§ Exercise:
The entries should be given again so that each one matches the original exactly.

§ Object displacement listings:
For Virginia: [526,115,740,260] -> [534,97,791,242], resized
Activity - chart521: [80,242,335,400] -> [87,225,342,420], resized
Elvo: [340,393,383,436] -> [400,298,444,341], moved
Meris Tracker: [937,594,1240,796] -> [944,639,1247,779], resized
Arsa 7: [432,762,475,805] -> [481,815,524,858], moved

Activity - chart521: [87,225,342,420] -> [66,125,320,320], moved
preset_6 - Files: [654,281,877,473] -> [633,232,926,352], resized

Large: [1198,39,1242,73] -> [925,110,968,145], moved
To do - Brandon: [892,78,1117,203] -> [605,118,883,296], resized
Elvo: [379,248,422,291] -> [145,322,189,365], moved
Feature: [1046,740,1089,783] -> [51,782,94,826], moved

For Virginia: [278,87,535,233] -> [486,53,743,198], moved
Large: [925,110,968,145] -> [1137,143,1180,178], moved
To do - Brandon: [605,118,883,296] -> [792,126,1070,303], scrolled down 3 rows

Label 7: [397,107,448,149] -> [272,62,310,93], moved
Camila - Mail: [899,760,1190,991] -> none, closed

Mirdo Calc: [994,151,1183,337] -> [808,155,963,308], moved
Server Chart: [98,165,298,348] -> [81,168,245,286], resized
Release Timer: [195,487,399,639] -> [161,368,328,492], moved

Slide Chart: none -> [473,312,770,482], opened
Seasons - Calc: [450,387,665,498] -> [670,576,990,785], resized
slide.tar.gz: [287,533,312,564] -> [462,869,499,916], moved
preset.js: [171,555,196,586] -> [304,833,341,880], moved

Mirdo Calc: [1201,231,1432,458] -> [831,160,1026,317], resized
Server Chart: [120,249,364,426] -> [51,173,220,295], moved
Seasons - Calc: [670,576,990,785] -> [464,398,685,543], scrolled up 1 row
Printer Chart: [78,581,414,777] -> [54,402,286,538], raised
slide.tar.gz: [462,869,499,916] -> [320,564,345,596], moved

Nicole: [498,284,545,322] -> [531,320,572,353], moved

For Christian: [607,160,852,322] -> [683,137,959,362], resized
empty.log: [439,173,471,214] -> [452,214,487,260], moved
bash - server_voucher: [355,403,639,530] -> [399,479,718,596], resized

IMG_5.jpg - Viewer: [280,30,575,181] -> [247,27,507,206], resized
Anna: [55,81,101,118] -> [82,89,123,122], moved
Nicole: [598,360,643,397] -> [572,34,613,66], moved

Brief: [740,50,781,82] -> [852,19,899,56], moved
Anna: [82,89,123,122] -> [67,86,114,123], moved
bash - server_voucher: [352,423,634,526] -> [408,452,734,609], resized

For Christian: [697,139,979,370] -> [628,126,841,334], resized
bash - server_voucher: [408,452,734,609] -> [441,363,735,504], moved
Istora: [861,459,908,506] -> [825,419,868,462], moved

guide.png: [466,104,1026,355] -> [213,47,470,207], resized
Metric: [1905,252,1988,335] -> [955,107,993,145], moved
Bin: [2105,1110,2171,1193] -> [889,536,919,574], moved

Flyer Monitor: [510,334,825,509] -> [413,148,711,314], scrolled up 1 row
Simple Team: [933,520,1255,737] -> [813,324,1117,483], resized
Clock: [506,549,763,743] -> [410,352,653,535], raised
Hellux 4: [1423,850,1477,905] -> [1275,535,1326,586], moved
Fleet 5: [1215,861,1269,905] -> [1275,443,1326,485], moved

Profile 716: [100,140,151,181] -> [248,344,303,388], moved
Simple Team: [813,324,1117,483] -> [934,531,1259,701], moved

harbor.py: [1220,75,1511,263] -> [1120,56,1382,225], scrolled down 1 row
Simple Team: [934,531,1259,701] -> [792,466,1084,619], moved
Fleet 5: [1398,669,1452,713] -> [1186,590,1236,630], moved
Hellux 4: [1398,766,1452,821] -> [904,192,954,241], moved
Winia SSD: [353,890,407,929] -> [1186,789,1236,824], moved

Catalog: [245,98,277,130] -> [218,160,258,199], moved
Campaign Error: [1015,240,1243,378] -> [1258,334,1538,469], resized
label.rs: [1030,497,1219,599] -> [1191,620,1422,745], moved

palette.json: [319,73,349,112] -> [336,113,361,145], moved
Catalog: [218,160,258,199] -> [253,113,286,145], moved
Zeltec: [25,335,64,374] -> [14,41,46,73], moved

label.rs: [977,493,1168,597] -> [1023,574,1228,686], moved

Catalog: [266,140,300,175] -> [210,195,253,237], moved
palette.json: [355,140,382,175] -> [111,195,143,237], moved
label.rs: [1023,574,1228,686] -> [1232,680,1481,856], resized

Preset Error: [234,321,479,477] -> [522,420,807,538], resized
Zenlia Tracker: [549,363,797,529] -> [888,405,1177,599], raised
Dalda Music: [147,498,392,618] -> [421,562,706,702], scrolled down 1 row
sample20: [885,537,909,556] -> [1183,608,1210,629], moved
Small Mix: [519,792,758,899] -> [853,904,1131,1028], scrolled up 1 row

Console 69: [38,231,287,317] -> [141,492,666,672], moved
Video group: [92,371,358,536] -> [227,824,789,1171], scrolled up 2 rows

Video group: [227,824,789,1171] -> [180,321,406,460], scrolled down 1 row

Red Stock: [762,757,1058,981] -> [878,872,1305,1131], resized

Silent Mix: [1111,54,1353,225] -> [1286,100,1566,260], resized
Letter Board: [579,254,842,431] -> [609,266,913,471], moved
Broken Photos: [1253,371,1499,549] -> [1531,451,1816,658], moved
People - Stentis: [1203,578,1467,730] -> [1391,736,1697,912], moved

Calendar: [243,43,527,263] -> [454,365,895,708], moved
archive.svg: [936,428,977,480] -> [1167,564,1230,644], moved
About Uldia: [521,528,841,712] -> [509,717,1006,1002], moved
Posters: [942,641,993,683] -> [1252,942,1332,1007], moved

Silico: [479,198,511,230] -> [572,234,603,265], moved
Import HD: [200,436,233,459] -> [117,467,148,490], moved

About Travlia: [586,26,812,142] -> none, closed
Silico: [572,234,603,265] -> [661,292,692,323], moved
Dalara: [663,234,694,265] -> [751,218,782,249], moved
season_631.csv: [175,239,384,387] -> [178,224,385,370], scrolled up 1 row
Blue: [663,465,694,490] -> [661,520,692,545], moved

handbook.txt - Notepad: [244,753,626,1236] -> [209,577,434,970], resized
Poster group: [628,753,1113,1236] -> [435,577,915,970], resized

§ Result for this task:
For Virginia: [526,115,740,260] -> [534,97,791,242], resized
Activity - chart521: [80,242,335,400] -> [87,225,342,420], resized
Elvo: [340,393,383,436] -> [400,298,444,341], moved
Meris Tracker: [937,594,1240,796] -> [944,639,1247,779], resized
Arsa 7: [432,762,475,805] -> [481,815,524,858], moved

Activity - chart521: [87,225,342,420] -> [66,125,320,320], moved
preset_6 - Files: [654,281,877,473] -> [633,232,926,352], resized

Large: [1198,39,1242,73] -> [925,110,968,145], moved
To do - Brandon: [892,78,1117,203] -> [605,118,883,296], resized
Elvo: [379,248,422,291] -> [145,322,189,365], moved
Feature: [1046,740,1089,783] -> [51,782,94,826], moved

For Virginia: [278,87,535,233] -> [486,53,743,198], moved
Large: [925,110,968,145] -> [1137,143,1180,178], moved
To do - Brandon: [605,118,883,296] -> [792,126,1070,303], scrolled down 3 rows

Label 7: [397,107,448,149] -> [272,62,310,93], moved
Camila - Mail: [899,760,1190,991] -> none, closed

Mirdo Calc: [994,151,1183,337] -> [808,155,963,308], moved
Server Chart: [98,165,298,348] -> [81,168,245,286], resized
Release Timer: [195,487,399,639] -> [161,368,328,492], moved

Slide Chart: none -> [473,312,770,482], opened
Seasons - Calc: [450,387,665,498] -> [670,576,990,785], resized
slide.tar.gz: [287,533,312,564] -> [462,869,499,916], moved
preset.js: [171,555,196,586] -> [304,833,341,880], moved

Mirdo Calc: [1201,231,1432,458] -> [831,160,1026,317], resized
Server Chart: [120,249,364,426] -> [51,173,220,295], moved
Seasons - Calc: [670,576,990,785] -> [464,398,685,543], scrolled up 1 row
Printer Chart: [78,581,414,777] -> [54,402,286,538], raised
slide.tar.gz: [462,869,499,916] -> [320,564,345,596], moved

Nicole: [498,284,545,322] -> [531,320,572,353], moved

For Christian: [607,160,852,322] -> [683,137,959,362], resized
empty.log: [439,173,471,214] -> [452,214,487,260], moved
bash - server_voucher: [355,403,639,530] -> [399,479,718,596], resized

IMG_5.jpg - Viewer: [280,30,575,181] -> [247,27,507,206], resized
Anna: [55,81,101,118] -> [82,89,123,122], moved
Nicole: [598,360,643,397] -> [572,34,613,66], moved

Brief: [740,50,781,82] -> [852,19,899,56], moved
Anna: [82,89,123,122] -> [67,86,114,123], moved
bash - server_voucher: [352,423,634,526] -> [408,452,734,609], resized

For Christian: [697,139,979,370] -> [628,126,841,334], resized
bash - server_voucher: [408,452,734,609] -> [441,363,735,504], moved
Istora: [861,459,908,506] -> [825,419,868,462], moved

guide.png: [466,104,1026,355] -> [213,47,470,207], resized
Metric: [1905,252,1988,335] -> [955,107,993,145], moved
Bin: [2105,1110,2171,1193] -> [889,536,919,574], moved

Flyer Monitor: [510,334,825,509] -> [413,148,711,314], scrolled up 1 row
Simple Team: [933,520,1255,737] -> [813,324,1117,483], resized
Clock: [506,549,763,743] -> [410,352,653,535], raised
Hellux 4: [1423,850,1477,905] -> [1275,535,1326,586], moved
Fleet 5: [1215,861,1269,905] -> [1275,443,1326,485], moved

Profile 716: [100,140,151,181] -> [248,344,303,388], moved
Simple Team: [813,324,1117,483] -> [934,531,1259,701], moved

harbor.py: [1220,75,1511,263] -> [1120,56,1382,225], scrolled down 1 row
Simple Team: [934,531,1259,701] -> [792,466,1084,619], moved
Fleet 5: [1398,669,1452,713] -> [1186,590,1236,630], moved
Hellux 4: [1398,766,1452,821] -> [904,192,954,241], moved
Winia SSD: [353,890,407,929] -> [1186,789,1236,824], moved

Catalog: [245,98,277,130] -> [218,160,258,199], moved
Campaign Error: [1015,240,1243,378] -> [1258,334,1538,469], resized
label.rs: [1030,497,1219,599] -> [1191,620,1422,745], moved

palette.json: [319,73,349,112] -> [336,113,361,145], moved
Catalog: [218,160,258,199] -> [253,113,286,145], moved
Zeltec: [25,335,64,374] -> [14,41,46,73], moved

label.rs: [977,493,1168,597] -> [1023,574,1228,686], moved

Catalog: [266,140,300,175] -> [210,195,253,237], moved
palette.json: [355,140,382,175] -> [111,195,143,237], moved
label.rs: [1023,574,1228,686] -> [1232,680,1481,856], resized

Preset Error: [234,321,479,477] -> [522,420,807,538], resized
Zenlia Tracker: [549,363,797,529] -> [888,405,1177,599], raised
Dalda Music: [147,498,392,618] -> [421,562,706,702], scrolled down 1 row
sample20: [885,537,909,556] -> [1183,608,1210,629], moved
Small Mix: [519,792,758,899] -> [853,904,1131,1028], scrolled up 1 row

Console 69: [38,231,287,317] -> [141,492,666,672], moved
Video group: [92,371,358,536] -> [227,824,789,1171], scrolled up 2 rows

Video group: [227,824,789,1171] -> [180,321,406,460], scrolled down 1 row

Red Stock: [762,757,1058,981] -> [878,872,1305,1131], resized

Silent Mix: [1111,54,1353,225] -> [1286,100,1566,260], resized
Letter Board: [579,254,842,431] -> [609,266,913,471], moved
Broken Photos: [1253,371,1499,549] -> [1531,451,1816,658], moved
People - Stentis: [1203,578,1467,730] -> [1391,736,1697,912], moved

Calendar: [243,43,527,263] -> [454,365,895,708], moved
archive.svg: [936,428,977,480] -> [1167,564,1230,644], moved
About Uldia: [521,528,841,712] -> [509,717,1006,1002], moved
Posters: [942,641,993,683] -> [1252,942,1332,1007], moved

Silico: [479,198,511,230] -> [572,234,603,265], moved
Import HD: [200,436,233,459] -> [117,467,148,490], moved

About Travlia: [586,26,812,142] -> none, closed
Silico: [572,234,603,265] -> [661,292,692,323], moved
Dalara: [663,234,694,265] -> [751,218,782,249], moved
season_631.csv: [175,239,384,387] -> [178,224,385,370], scrolled up 1 row
Blue: [663,465,694,490] -> [661,520,692,545], moved

handbook.txt - Notepad: [244,753,626,1236] -> [209,577,434,970], resized
Poster group: [628,753,1113,1236] -> [435,577,915,970], resized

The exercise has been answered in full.